[[ Data for the task open ]]

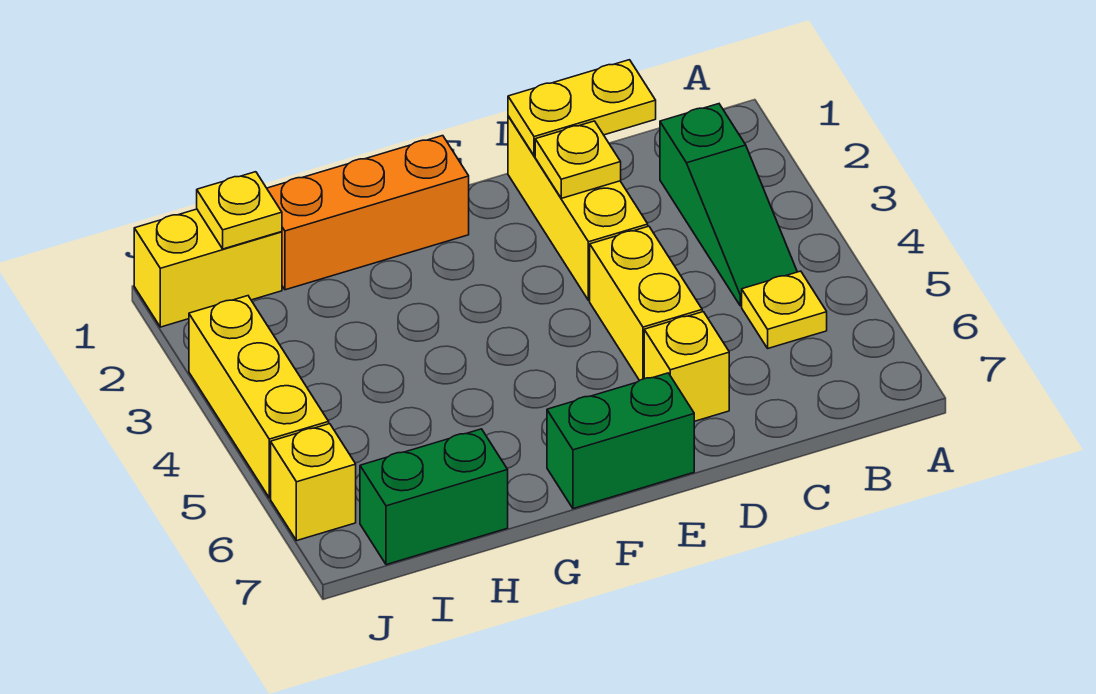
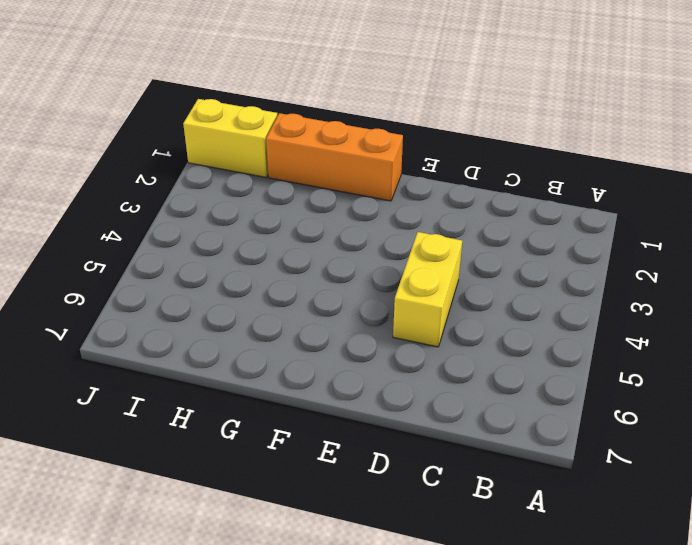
none -> green slope B2:B4 level 1 top 2
none -> yellow plate B5 level 1
none -> yellow brick D1:D3 level 1

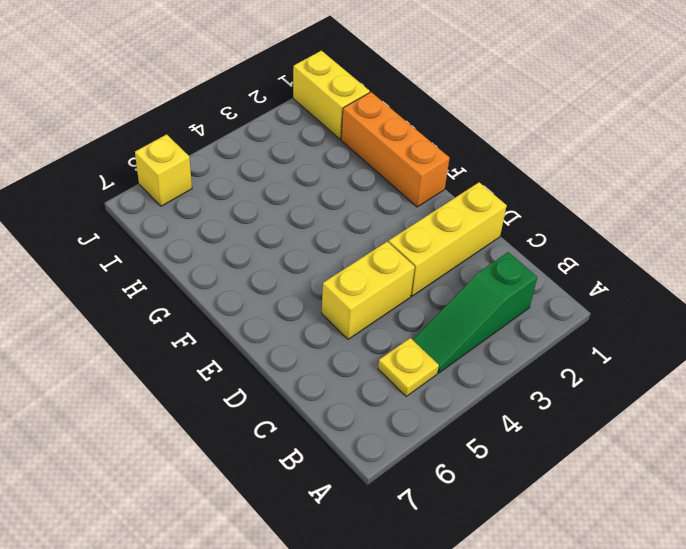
none -> yellow brick D6 level 1
none -> green brick E7:F7 level 1
none -> green brick H7:I7 level 1

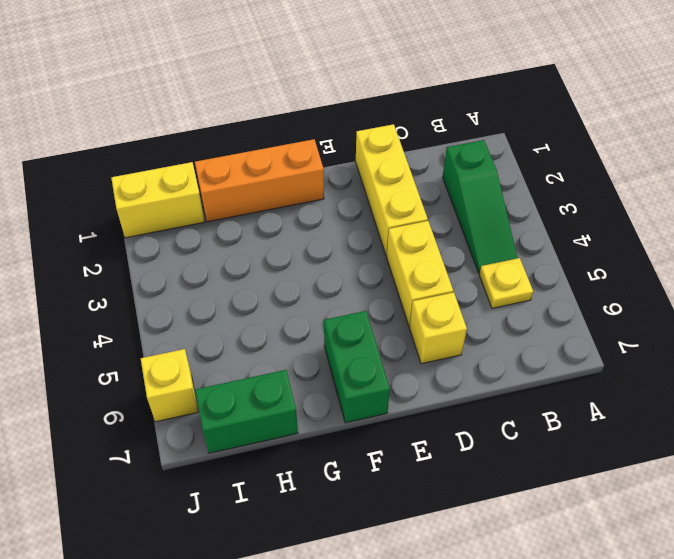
green brick F6:F7 level 1 -> green brick E7:F7 level 1
none -> yellow brick J3:J5 level 1
none -> yellow plate C1:D1 level 2
none -> yellow plate D2 level 2

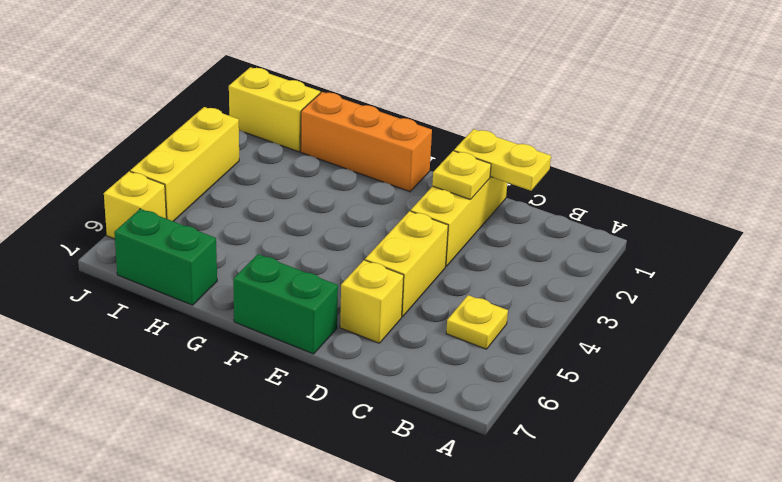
none -> green slope B2:B4 level 1 top 2
none -> yellow plate I1 level 2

[[ Data for the task closed ]]

What the task asks — Lines in the data that include the word "green" should all be copied.

Solution to the problem —
none -> green slope B2:B4 level 1 top 2
none -> green brick E7:F7 level 1
none -> green brick H7:I7 level 1
green brick F6:F7 level 1 -> green brick E7:F7 level 1
none -> green slope B2:B4 level 1 top 2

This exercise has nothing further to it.